> [Work required]
Leaving the pictures aside, return the listing exactly as it appears.

═════ Supplied records ═════

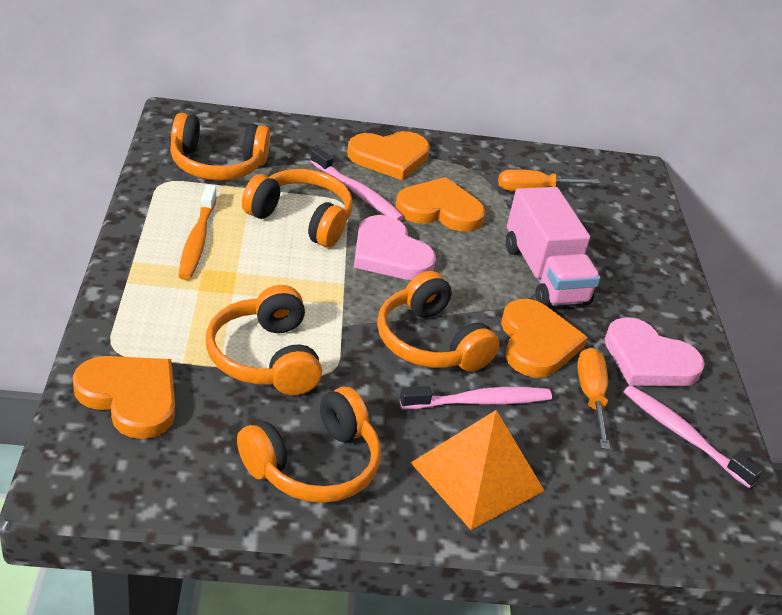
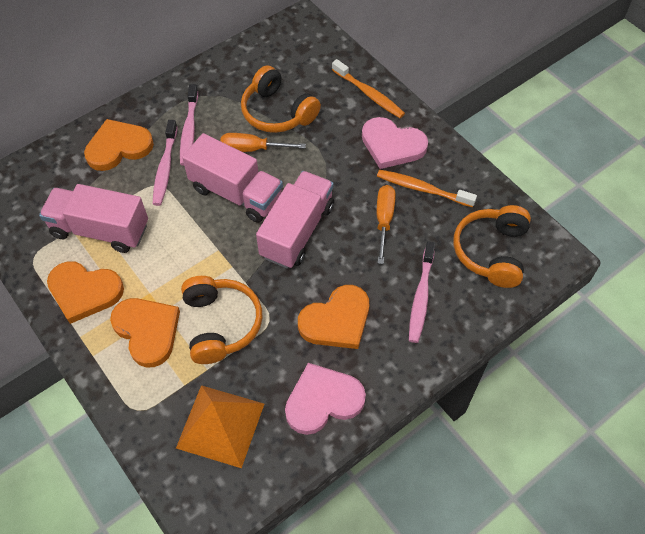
orange headphones: 5 -> 3
orange toothbrush: 1 -> 2
pink truck: 1 -> 3

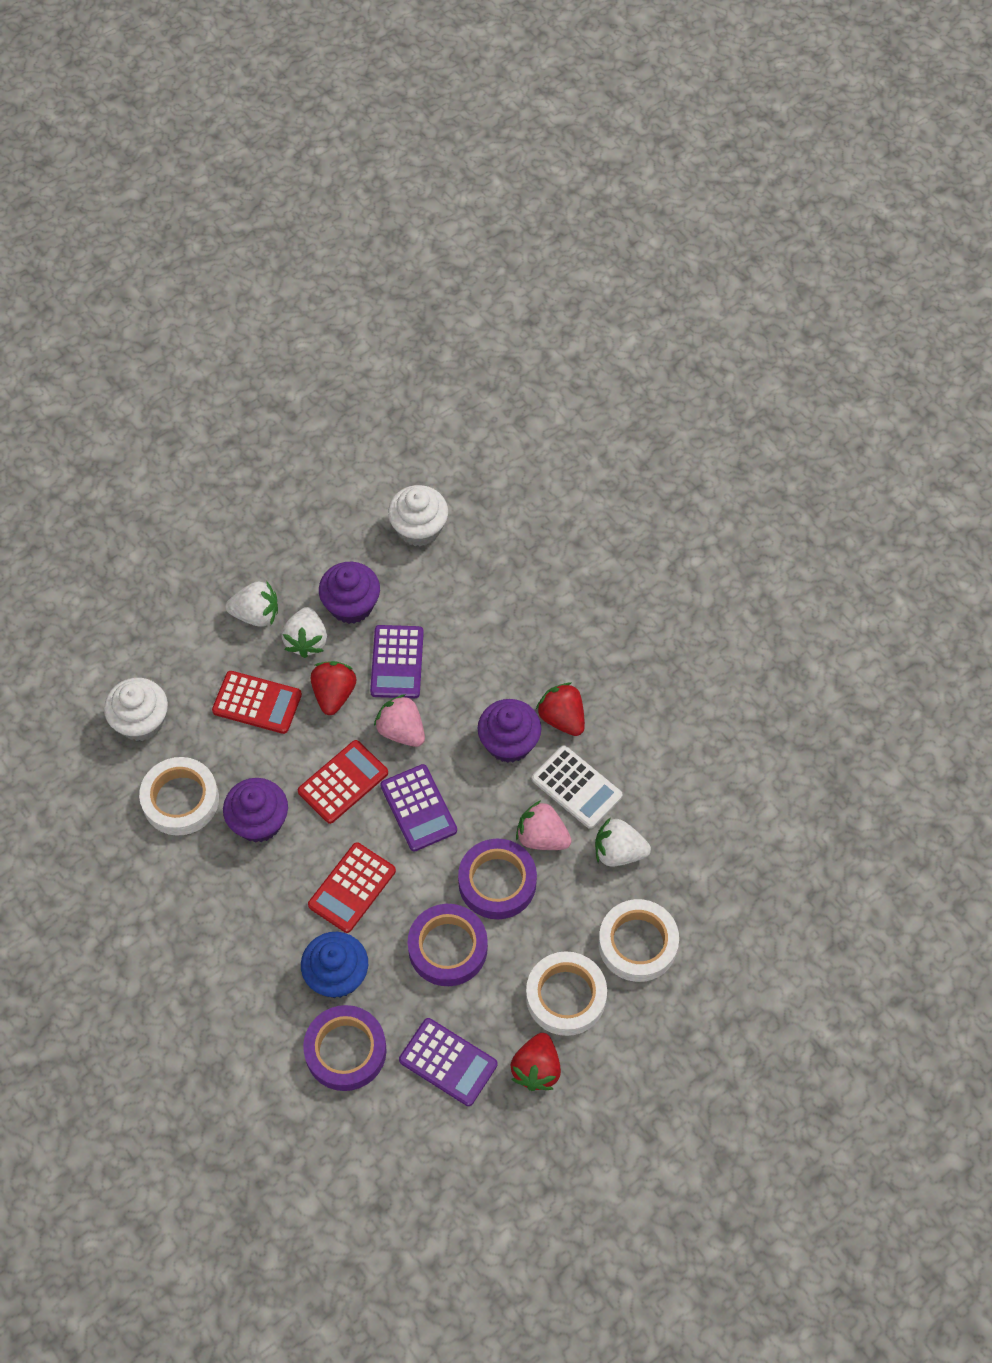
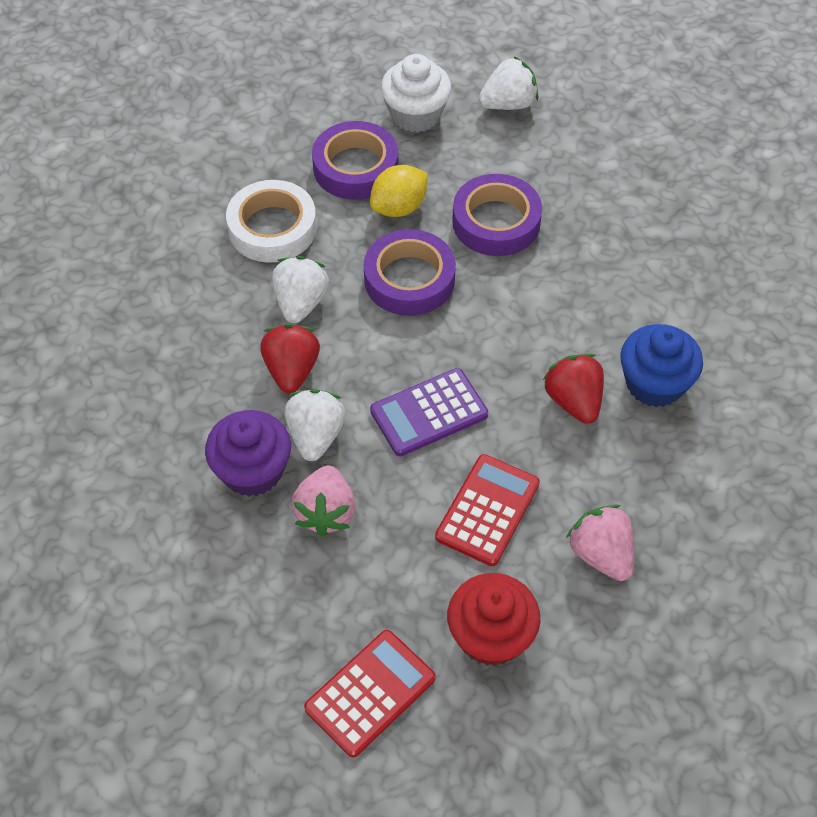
purple calculator: 3 -> 1
purple cupcake: 3 -> 1
red calculator: 3 -> 2
red cupcake: 0 -> 1
red strawberry: 3 -> 2
white calculator: 1 -> 0
white cupcake: 2 -> 1
white tape: 3 -> 1
yellow lemon: 0 -> 1

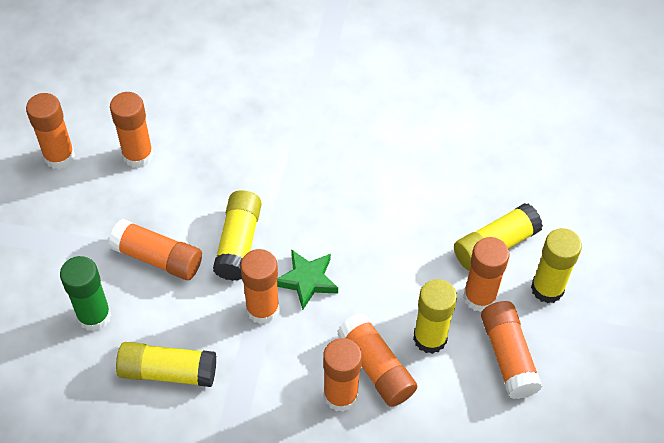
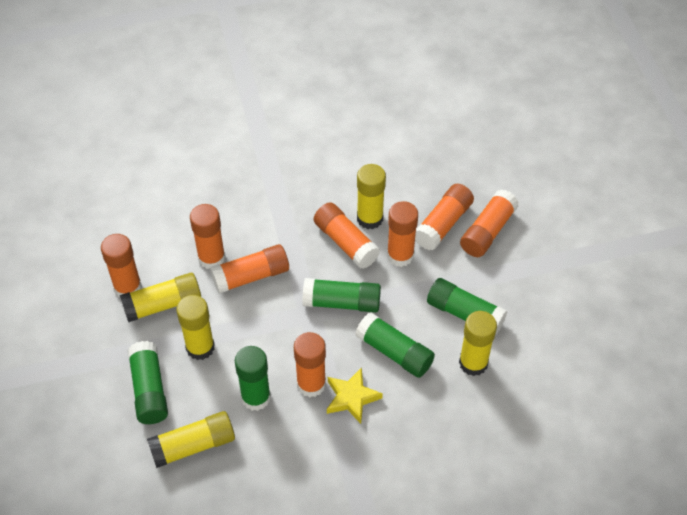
green glue stick: 1 -> 5
green star: 1 -> 0
yellow star: 0 -> 1

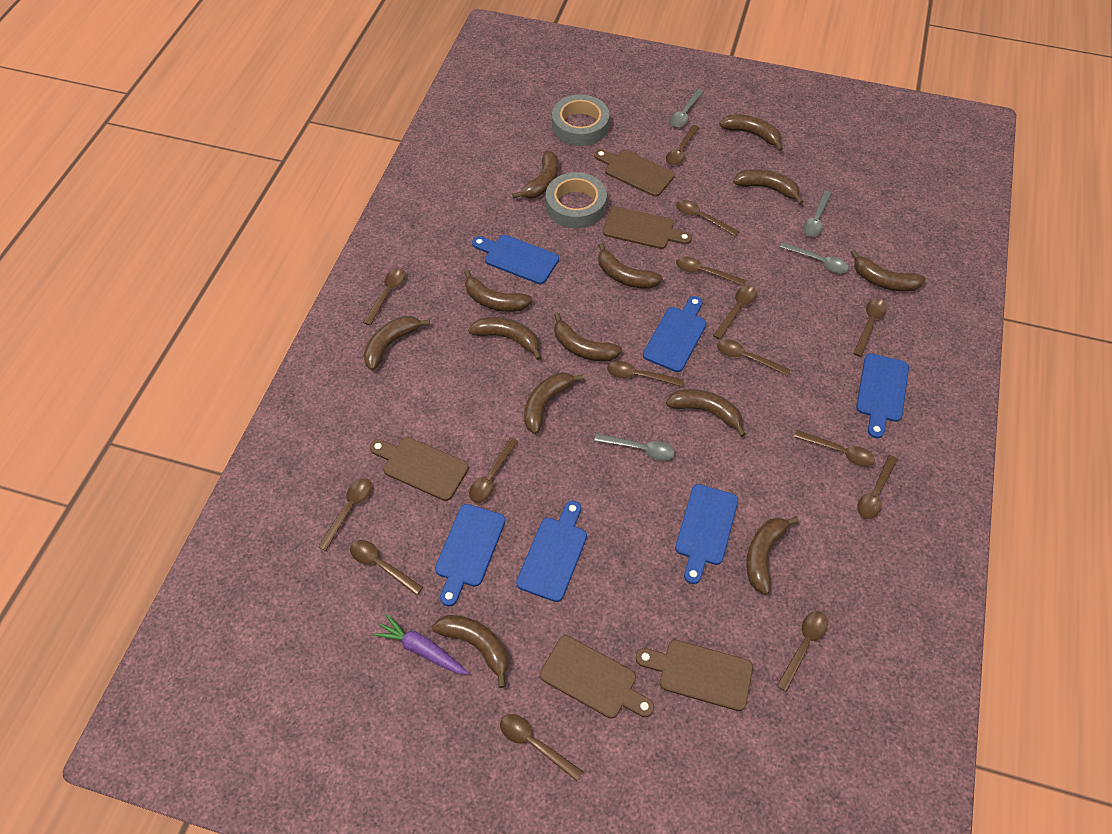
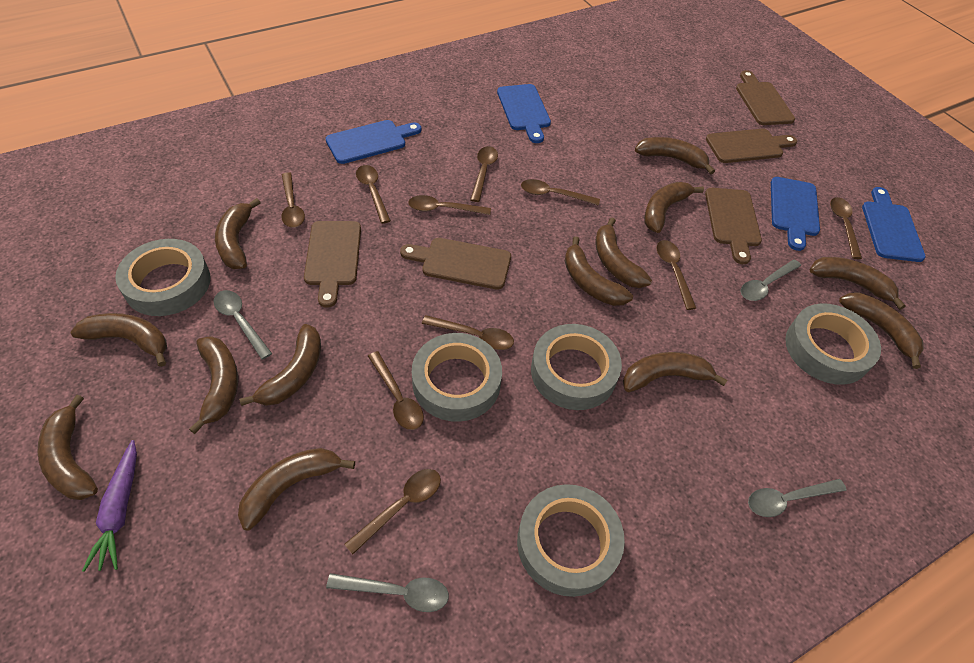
blue cutting board: 6 -> 4
brown spoon: 15 -> 10
grey tape: 2 -> 5

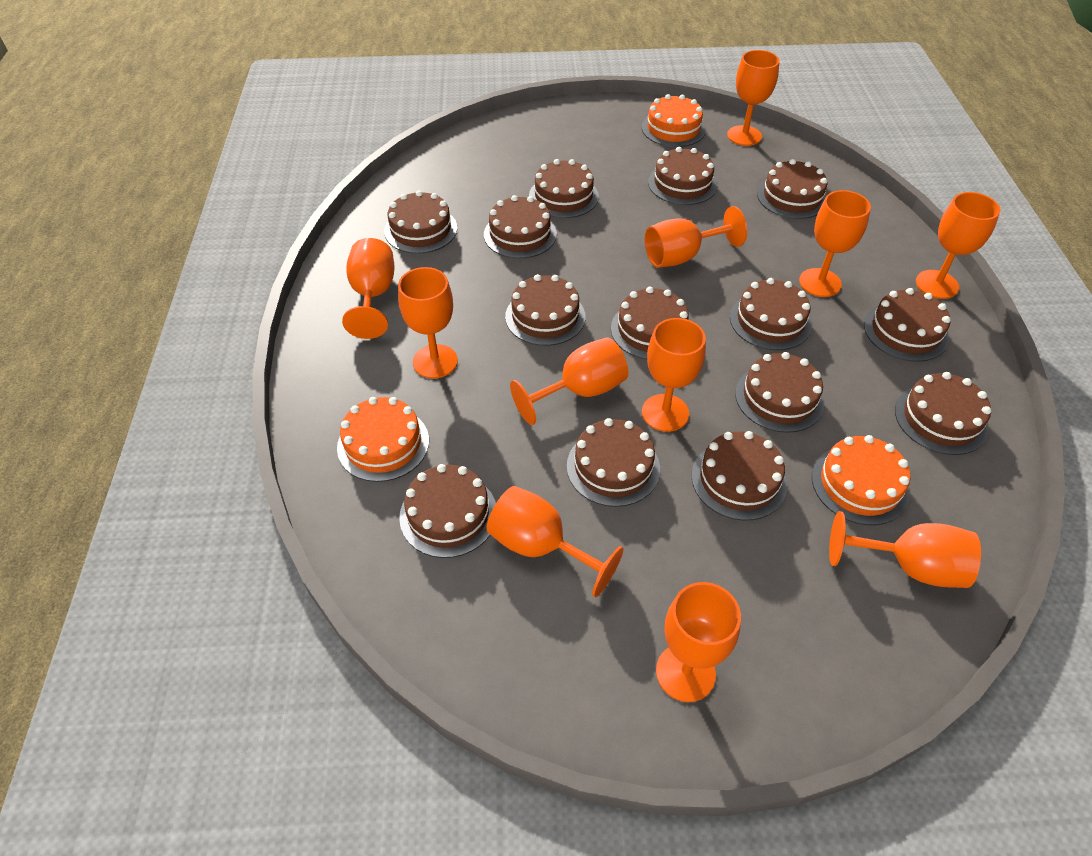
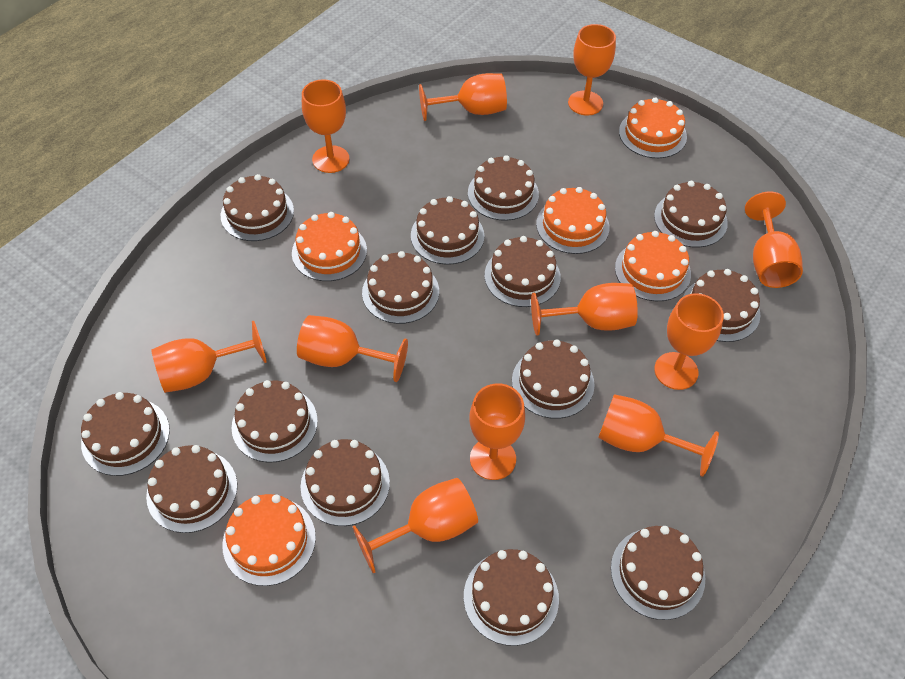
orange cake: 3 -> 5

═════

> [Response for this exercise]
orange headphones: 5 -> 3
orange toothbrush: 1 -> 2
pink truck: 1 -> 3

purple calculator: 3 -> 1
purple cupcake: 3 -> 1
red calculator: 3 -> 2
red cupcake: 0 -> 1
red strawberry: 3 -> 2
white calculator: 1 -> 0
white cupcake: 2 -> 1
white tape: 3 -> 1
yellow lemon: 0 -> 1

green glue stick: 1 -> 5
green star: 1 -> 0
yellow star: 0 -> 1

blue cutting board: 6 -> 4
brown spoon: 15 -> 10
grey tape: 2 -> 5

orange cake: 3 -> 5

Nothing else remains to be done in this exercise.